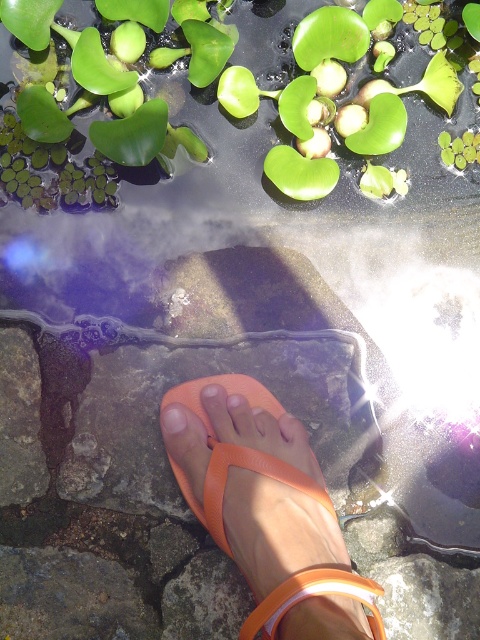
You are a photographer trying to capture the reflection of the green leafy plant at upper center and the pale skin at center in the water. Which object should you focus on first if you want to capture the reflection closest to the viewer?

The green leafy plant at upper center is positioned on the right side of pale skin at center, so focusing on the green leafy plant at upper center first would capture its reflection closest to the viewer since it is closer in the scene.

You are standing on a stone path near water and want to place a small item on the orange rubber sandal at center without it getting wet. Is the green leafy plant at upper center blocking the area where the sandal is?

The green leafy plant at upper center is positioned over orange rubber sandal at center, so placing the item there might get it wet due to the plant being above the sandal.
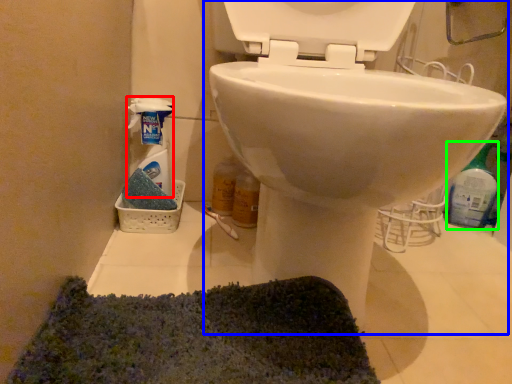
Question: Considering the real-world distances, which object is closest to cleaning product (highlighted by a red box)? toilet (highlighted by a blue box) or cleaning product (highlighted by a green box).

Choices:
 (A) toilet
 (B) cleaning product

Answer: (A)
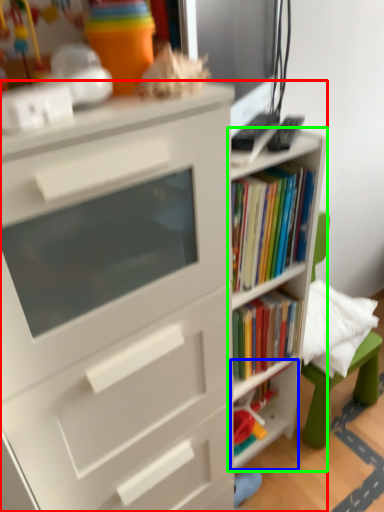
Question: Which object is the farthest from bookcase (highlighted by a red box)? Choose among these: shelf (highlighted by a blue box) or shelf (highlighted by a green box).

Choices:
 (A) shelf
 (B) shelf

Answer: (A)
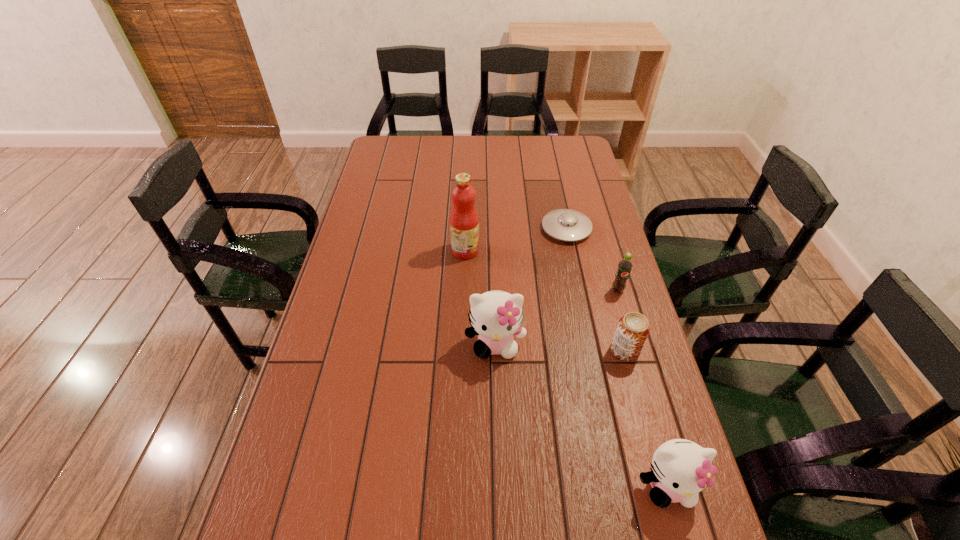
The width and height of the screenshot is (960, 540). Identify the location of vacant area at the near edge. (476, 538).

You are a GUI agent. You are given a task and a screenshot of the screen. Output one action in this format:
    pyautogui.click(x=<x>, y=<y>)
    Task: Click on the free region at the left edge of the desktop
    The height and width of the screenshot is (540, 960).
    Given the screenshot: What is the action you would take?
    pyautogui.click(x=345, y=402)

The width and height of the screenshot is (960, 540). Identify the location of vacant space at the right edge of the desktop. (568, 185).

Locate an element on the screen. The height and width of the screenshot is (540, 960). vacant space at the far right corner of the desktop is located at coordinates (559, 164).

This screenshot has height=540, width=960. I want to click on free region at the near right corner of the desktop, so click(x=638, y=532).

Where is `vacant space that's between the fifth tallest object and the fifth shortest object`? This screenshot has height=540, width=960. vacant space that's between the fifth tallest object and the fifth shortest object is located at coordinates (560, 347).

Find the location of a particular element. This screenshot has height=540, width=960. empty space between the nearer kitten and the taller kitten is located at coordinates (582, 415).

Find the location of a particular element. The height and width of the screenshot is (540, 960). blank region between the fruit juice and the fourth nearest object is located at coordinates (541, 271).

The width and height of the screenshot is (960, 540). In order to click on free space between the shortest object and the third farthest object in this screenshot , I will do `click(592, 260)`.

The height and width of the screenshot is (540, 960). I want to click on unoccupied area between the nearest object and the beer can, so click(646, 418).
····················
__EXERCISE__: Please turn the stretch from the start of the entries through the line containing "The green leafy plant at upper center is positioned on", that line included, into a Markdown table with the columns "No." and "Text". Number each row, skip blank lines, and leave the pictures out.

__ANSWER__:
| No. | Text |
|---|---|
| 1 | You are a photographer trying to capture the reflection of the green leafy plant at upper center and the pale skin at center in the water. Which object should you focus on first if you want to capture the reflection closest to the viewer? |
| 2 | The green leafy plant at upper center is positioned on the right side of pale skin at center, so focusing on the green leafy plant at upper center first would capture its reflection closest to the viewer since it is closer in the scene. |